Scene comparison data:
===============
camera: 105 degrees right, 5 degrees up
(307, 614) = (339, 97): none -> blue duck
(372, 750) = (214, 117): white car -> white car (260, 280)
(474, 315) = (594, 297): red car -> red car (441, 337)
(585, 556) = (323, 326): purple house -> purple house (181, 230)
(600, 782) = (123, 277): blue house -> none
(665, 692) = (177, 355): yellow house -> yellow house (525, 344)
===============
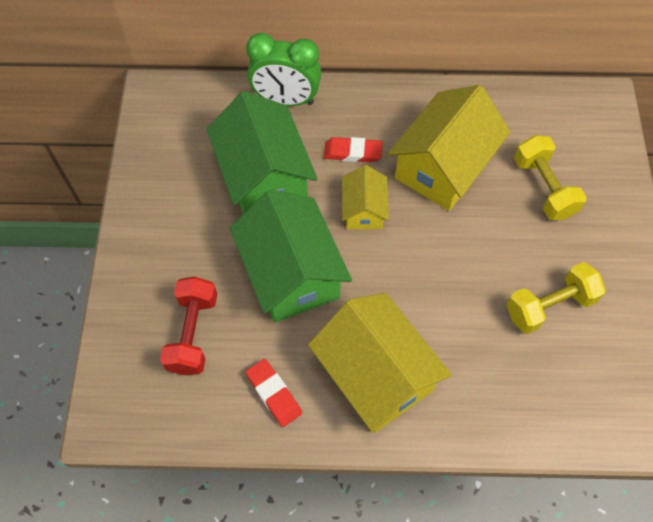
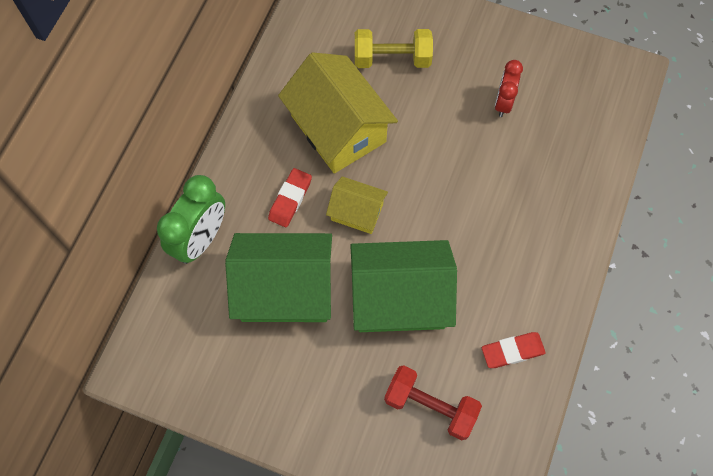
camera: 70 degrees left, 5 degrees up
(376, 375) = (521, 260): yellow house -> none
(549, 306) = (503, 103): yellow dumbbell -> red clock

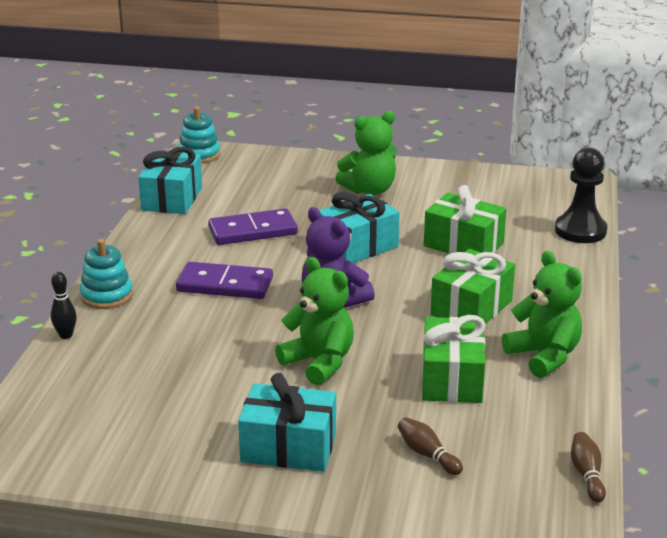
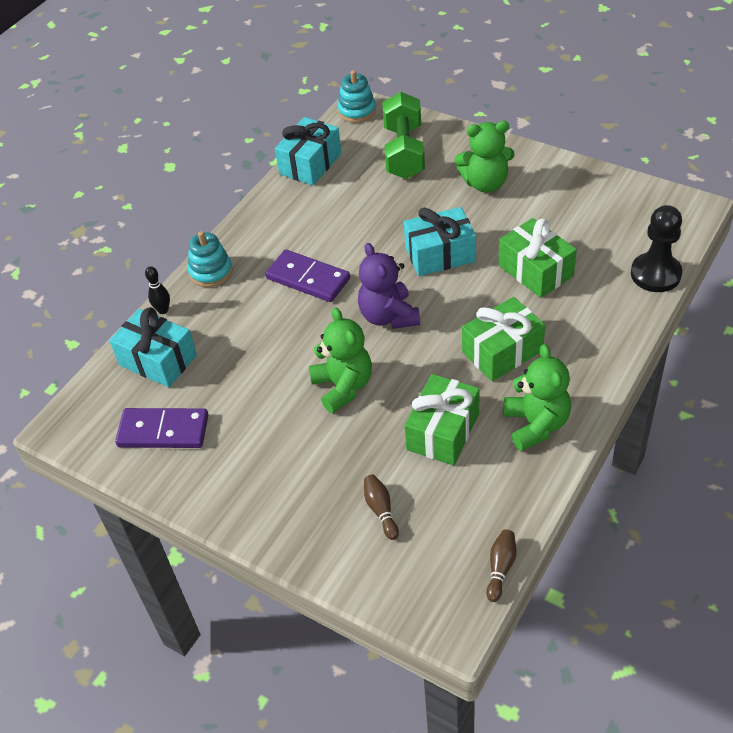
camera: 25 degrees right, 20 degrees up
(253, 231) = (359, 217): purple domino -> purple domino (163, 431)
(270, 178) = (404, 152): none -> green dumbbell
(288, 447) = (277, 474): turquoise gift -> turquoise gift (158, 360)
===============
| YOUR OBJECTIVE |
Copy out the lines above exactly, beginning at the one that contains "camera: 105 degrees right, 5 degrees up" and ending at the one that contains "(665, 692) = (177, 355): yellow".

| EXERCISE RESPONSE |
camera: 105 degrees right, 5 degrees up
(307, 614) = (339, 97): none -> blue duck
(372, 750) = (214, 117): white car -> white car (260, 280)
(474, 315) = (594, 297): red car -> red car (441, 337)
(585, 556) = (323, 326): purple house -> purple house (181, 230)
(600, 782) = (123, 277): blue house -> none
(665, 692) = (177, 355): yellow house -> yellow house (525, 344)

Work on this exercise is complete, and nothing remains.